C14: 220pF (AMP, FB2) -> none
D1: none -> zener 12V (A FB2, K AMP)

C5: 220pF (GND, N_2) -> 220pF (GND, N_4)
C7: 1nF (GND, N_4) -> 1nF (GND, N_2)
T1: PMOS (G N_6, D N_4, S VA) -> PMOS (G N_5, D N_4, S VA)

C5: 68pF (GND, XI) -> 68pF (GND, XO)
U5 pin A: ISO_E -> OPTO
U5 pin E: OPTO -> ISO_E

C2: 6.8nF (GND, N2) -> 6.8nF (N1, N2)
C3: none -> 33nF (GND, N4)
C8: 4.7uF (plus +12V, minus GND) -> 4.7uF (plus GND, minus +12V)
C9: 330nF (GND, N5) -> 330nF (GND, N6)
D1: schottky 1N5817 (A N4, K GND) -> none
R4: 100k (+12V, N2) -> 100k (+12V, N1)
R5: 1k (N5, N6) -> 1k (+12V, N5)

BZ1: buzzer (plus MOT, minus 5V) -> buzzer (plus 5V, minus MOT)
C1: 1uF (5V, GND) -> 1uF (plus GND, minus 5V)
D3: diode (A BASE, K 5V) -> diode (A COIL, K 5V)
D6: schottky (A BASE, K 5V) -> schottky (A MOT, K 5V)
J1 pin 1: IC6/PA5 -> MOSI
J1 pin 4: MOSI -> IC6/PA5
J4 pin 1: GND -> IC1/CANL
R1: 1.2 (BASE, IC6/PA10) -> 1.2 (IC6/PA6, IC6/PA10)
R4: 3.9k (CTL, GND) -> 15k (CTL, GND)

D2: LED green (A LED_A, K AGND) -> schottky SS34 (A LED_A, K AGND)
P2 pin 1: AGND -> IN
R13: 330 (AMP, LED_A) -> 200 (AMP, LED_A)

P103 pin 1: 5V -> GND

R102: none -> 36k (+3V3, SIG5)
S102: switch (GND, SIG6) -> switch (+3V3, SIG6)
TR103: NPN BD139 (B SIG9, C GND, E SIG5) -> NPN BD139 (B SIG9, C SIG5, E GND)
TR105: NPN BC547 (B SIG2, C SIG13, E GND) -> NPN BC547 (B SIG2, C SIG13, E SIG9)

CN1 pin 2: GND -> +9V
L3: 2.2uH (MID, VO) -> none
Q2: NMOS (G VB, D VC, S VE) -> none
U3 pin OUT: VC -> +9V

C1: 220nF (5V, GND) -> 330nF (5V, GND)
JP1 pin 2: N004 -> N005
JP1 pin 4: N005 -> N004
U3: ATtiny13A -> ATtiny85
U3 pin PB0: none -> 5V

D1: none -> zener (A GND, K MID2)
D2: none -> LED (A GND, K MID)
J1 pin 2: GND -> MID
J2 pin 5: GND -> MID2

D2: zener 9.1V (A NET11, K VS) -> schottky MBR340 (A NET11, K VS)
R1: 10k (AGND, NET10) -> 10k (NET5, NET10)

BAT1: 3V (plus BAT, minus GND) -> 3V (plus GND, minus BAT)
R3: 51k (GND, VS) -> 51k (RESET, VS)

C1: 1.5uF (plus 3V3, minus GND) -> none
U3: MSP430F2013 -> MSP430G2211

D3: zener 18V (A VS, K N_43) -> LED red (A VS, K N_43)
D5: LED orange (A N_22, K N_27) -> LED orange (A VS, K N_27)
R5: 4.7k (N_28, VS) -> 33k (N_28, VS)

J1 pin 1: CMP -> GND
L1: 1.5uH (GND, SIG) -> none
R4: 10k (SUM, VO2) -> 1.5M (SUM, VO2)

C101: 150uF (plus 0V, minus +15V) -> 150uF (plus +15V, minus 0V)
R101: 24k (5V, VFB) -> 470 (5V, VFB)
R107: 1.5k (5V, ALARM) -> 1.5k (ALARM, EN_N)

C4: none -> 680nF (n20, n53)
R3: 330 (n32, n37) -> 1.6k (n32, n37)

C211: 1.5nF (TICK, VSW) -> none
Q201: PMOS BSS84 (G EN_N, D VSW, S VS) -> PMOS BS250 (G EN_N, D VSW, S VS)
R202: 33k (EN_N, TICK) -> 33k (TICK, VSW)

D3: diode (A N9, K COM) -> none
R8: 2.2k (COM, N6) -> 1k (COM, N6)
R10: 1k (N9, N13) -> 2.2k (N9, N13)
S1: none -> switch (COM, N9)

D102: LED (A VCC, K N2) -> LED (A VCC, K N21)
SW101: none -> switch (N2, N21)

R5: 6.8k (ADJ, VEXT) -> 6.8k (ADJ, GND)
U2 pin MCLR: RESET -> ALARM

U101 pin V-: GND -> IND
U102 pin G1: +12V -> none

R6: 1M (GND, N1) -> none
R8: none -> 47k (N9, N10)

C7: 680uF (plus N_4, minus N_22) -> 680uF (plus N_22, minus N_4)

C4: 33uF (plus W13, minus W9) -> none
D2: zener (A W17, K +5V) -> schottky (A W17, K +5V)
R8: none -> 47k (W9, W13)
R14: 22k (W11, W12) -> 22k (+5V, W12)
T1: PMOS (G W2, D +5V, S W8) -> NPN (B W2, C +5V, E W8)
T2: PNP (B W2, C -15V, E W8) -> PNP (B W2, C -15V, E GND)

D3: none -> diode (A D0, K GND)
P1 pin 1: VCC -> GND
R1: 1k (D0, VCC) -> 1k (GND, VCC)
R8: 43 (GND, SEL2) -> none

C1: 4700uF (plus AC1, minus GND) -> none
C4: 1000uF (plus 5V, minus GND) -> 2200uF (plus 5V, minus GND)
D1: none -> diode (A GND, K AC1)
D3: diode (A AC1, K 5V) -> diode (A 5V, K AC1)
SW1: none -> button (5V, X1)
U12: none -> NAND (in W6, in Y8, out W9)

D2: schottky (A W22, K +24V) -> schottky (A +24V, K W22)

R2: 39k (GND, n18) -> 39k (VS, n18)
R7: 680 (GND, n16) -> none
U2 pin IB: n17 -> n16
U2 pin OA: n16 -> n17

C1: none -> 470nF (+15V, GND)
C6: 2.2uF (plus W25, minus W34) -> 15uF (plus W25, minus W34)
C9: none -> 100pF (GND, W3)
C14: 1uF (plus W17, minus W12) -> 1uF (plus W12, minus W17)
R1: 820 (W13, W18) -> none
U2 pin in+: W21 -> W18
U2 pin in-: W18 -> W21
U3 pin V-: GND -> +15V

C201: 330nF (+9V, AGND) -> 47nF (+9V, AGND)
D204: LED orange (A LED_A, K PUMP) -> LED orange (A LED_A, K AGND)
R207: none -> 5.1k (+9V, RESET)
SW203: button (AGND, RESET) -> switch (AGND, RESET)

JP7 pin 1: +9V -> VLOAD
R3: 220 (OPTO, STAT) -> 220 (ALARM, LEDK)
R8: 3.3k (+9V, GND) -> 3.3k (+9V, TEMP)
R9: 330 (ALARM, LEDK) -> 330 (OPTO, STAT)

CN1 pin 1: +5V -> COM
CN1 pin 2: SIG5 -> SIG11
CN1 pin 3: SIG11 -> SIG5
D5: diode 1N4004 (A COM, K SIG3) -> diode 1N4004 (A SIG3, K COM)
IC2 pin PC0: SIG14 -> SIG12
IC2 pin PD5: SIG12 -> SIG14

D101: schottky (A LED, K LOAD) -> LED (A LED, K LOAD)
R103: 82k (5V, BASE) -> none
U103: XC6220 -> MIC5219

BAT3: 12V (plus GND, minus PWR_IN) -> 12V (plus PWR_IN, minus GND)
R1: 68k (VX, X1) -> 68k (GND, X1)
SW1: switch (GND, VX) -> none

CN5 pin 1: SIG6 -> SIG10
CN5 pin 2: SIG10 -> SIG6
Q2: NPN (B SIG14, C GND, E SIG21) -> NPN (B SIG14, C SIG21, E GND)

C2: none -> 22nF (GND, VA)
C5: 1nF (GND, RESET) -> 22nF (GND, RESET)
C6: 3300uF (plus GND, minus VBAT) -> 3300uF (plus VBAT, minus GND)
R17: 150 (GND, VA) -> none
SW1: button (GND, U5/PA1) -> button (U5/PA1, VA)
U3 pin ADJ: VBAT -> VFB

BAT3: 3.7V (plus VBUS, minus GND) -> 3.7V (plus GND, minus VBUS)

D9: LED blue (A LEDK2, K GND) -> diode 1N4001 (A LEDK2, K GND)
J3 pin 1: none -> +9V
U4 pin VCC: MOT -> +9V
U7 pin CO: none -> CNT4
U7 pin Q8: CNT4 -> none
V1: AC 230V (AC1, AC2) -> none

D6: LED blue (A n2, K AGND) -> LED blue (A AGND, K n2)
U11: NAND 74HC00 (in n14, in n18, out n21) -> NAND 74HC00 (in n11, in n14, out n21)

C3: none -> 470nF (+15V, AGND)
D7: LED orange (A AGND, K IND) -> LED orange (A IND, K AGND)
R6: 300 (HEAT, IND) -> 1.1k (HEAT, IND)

• [Exercise prompt]:
In the material above, transcribe exactly the lines beginning at the one with "T1: PMOS (G W2, D" and ending at the one with "R17: 150 (GND, VA) -> none", both included.

• [Answer for this exercise]:
T1: PMOS (G W2, D +5V, S W8) -> NPN (B W2, C +5V, E W8)
T2: PNP (B W2, C -15V, E W8) -> PNP (B W2, C -15V, E GND)

D3: none -> diode (A D0, K GND)
P1 pin 1: VCC -> GND
R1: 1k (D0, VCC) -> 1k (GND, VCC)
R8: 43 (GND, SEL2) -> none

C1: 4700uF (plus AC1, minus GND) -> none
C4: 1000uF (plus 5V, minus GND) -> 2200uF (plus 5V, minus GND)
D1: none -> diode (A GND, K AC1)
D3: diode (A AC1, K 5V) -> diode (A 5V, K AC1)
SW1: none -> button (5V, X1)
U12: none -> NAND (in W6, in Y8, out W9)

D2: schottky (A W22, K +24V) -> schottky (A +24V, K W22)

R2: 39k (GND, n18) -> 39k (VS, n18)
R7: 680 (GND, n16) -> none
U2 pin IB: n17 -> n16
U2 pin OA: n16 -> n17

C1: none -> 470nF (+15V, GND)
C6: 2.2uF (plus W25, minus W34) -> 15uF (plus W25, minus W34)
C9: none -> 100pF (GND, W3)
C14: 1uF (plus W17, minus W12) -> 1uF (plus W12, minus W17)
R1: 820 (W13, W18) -> none
U2 pin in+: W21 -> W18
U2 pin in-: W18 -> W21
U3 pin V-: GND -> +15V

C201: 330nF (+9V, AGND) -> 47nF (+9V, AGND)
D204: LED orange (A LED_A, K PUMP) -> LED orange (A LED_A, K AGND)
R207: none -> 5.1k (+9V, RESET)
SW203: button (AGND, RESET) -> switch (AGND, RESET)

JP7 pin 1: +9V -> VLOAD
R3: 220 (OPTO, STAT) -> 220 (ALARM, LEDK)
R8: 3.3k (+9V, GND) -> 3.3k (+9V, TEMP)
R9: 330 (ALARM, LEDK) -> 330 (OPTO, STAT)

CN1 pin 1: +5V -> COM
CN1 pin 2: SIG5 -> SIG11
CN1 pin 3: SIG11 -> SIG5
D5: diode 1N4004 (A COM, K SIG3) -> diode 1N4004 (A SIG3, K COM)
IC2 pin PC0: SIG14 -> SIG12
IC2 pin PD5: SIG12 -> SIG14

D101: schottky (A LED, K LOAD) -> LED (A LED, K LOAD)
R103: 82k (5V, BASE) -> none
U103: XC6220 -> MIC5219

BAT3: 12V (plus GND, minus PWR_IN) -> 12V (plus PWR_IN, minus GND)
R1: 68k (VX, X1) -> 68k (GND, X1)
SW1: switch (GND, VX) -> none

CN5 pin 1: SIG6 -> SIG10
CN5 pin 2: SIG10 -> SIG6
Q2: NPN (B SIG14, C GND, E SIG21) -> NPN (B SIG14, C SIG21, E GND)

C2: none -> 22nF (GND, VA)
C5: 1nF (GND, RESET) -> 22nF (GND, RESET)
C6: 3300uF (plus GND, minus VBAT) -> 3300uF (plus VBAT, minus GND)
R17: 150 (GND, VA) -> none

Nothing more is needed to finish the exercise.